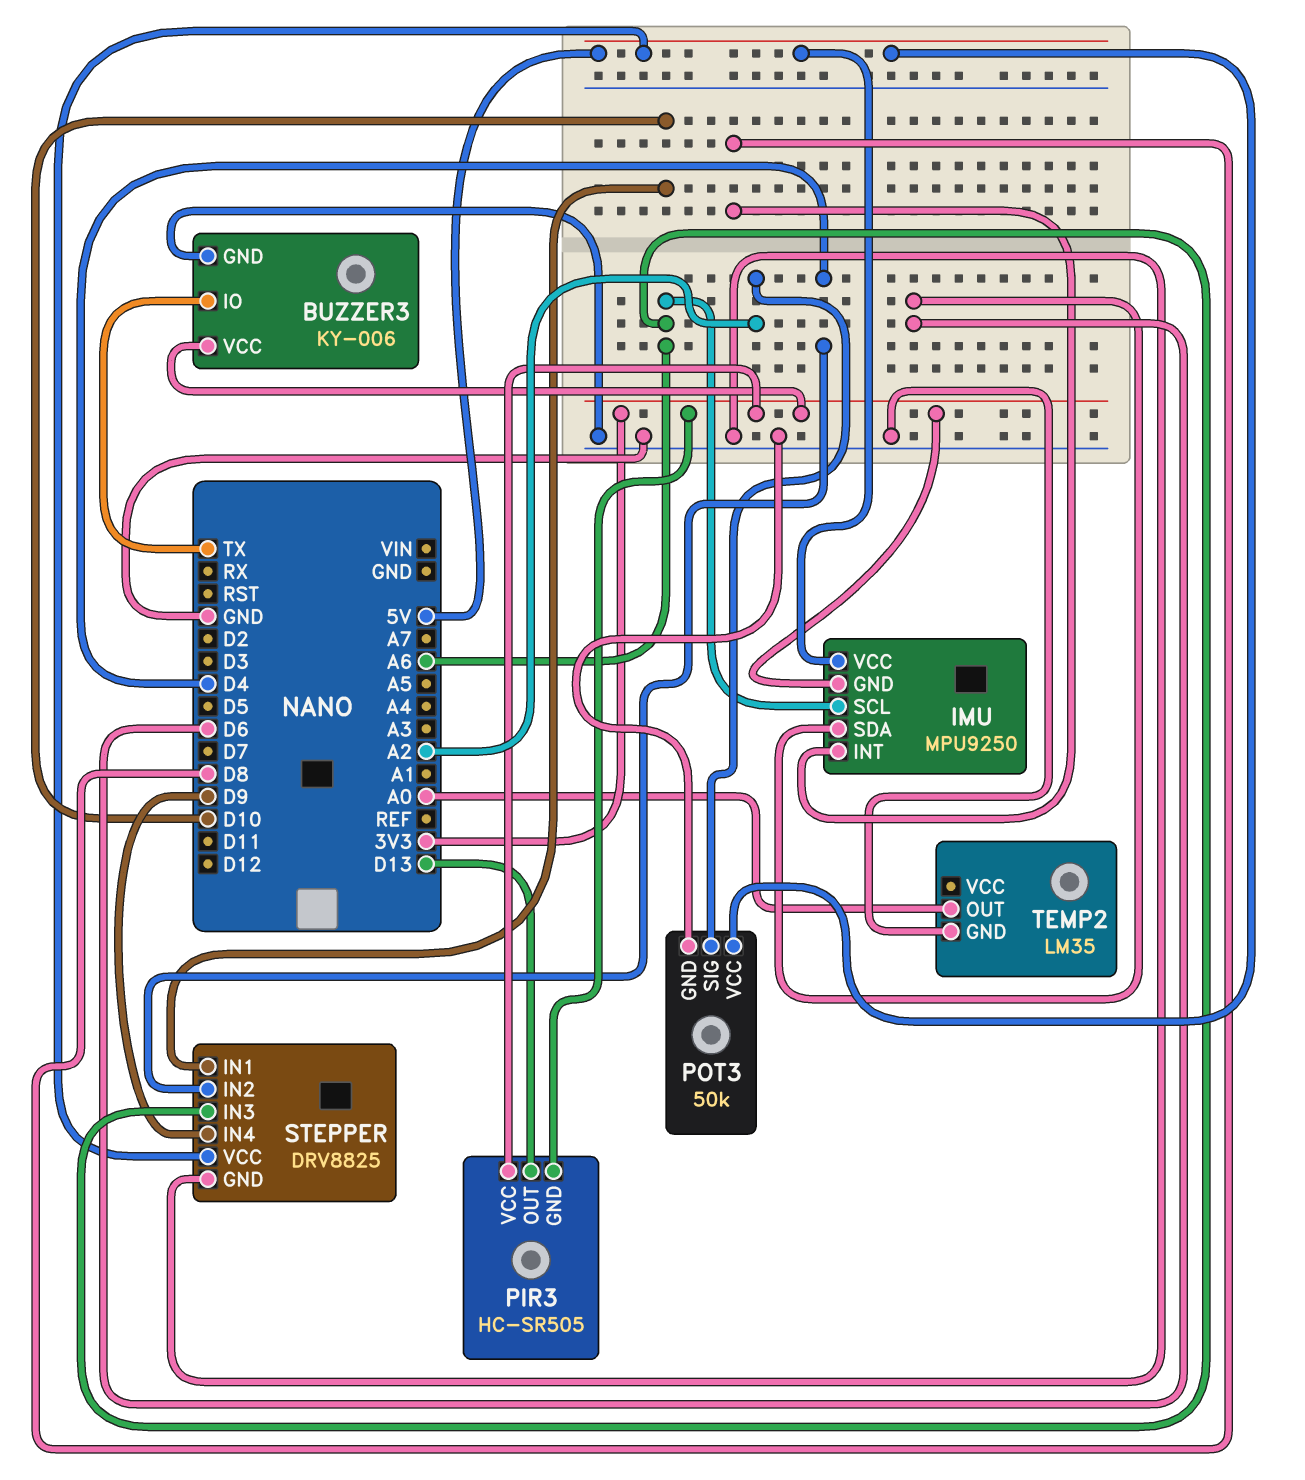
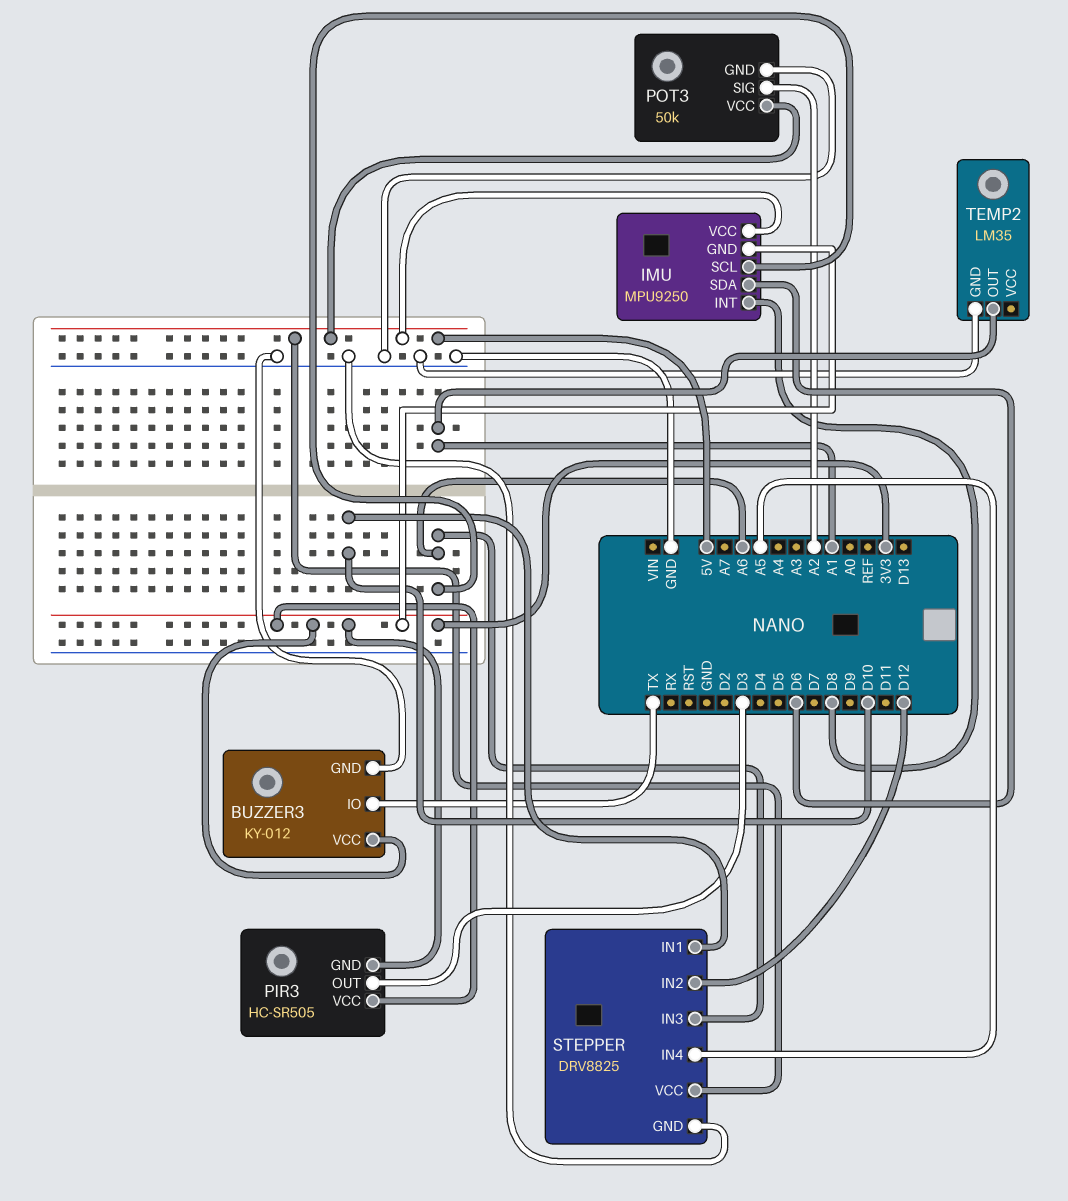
BUZZER3: KY-006 -> KY-012
PIR3 pin OUT: D13 -> D3
STEPPER pin IN2: D4 -> D12
STEPPER pin IN4: D9 -> A5
TEMP2 pin OUT: A0 -> A1

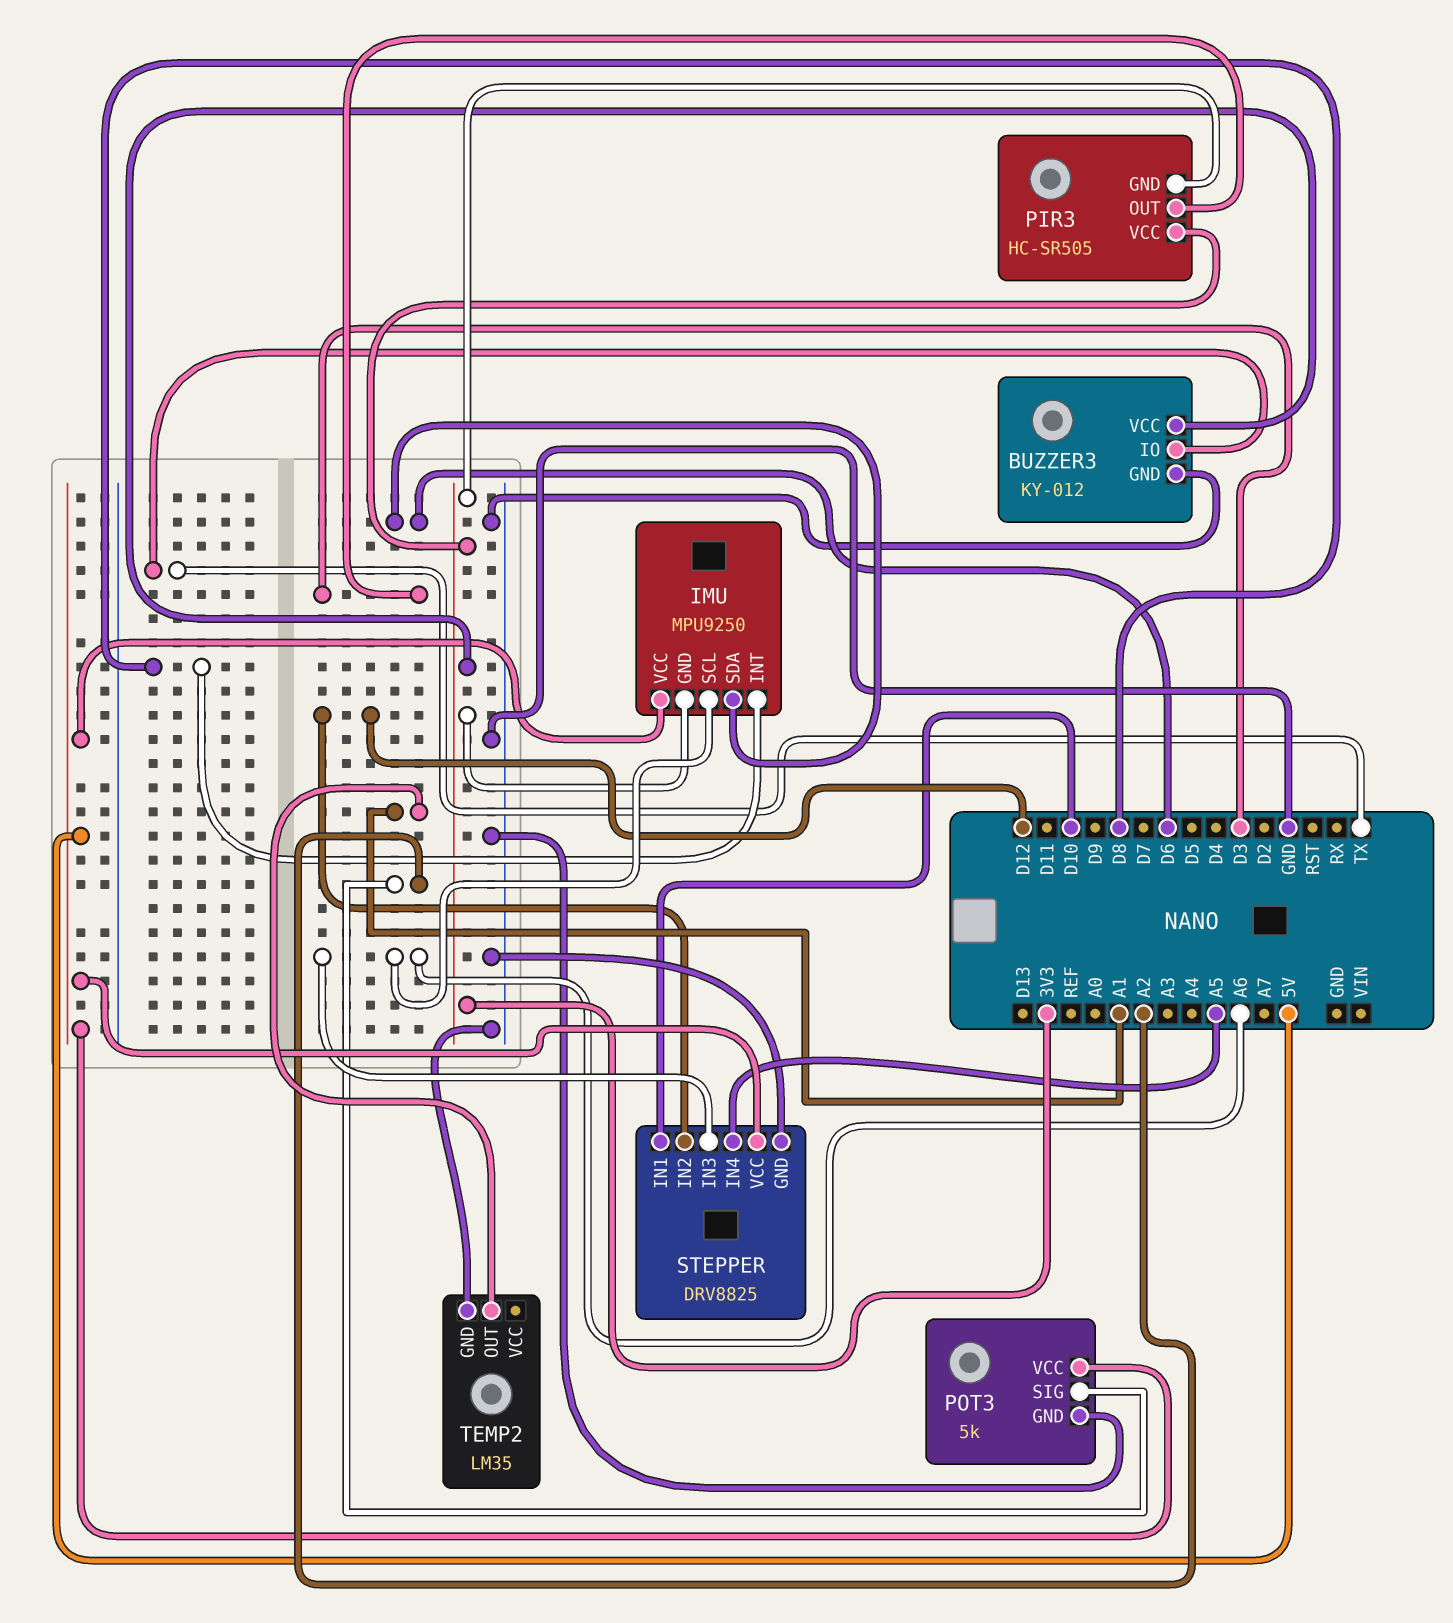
POT3: 50k -> 5k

-=-=-

DIRECTIONS FOR THIS TASK:
Exclude all pictures and return precisely the lines from the one containing "PIR3 pin OUT: D13 -> D3" through the closing line of the data.

ANSWER:
PIR3 pin OUT: D13 -> D3
STEPPER pin IN2: D4 -> D12
STEPPER pin IN4: D9 -> A5
TEMP2 pin OUT: A0 -> A1

POT3: 50k -> 5k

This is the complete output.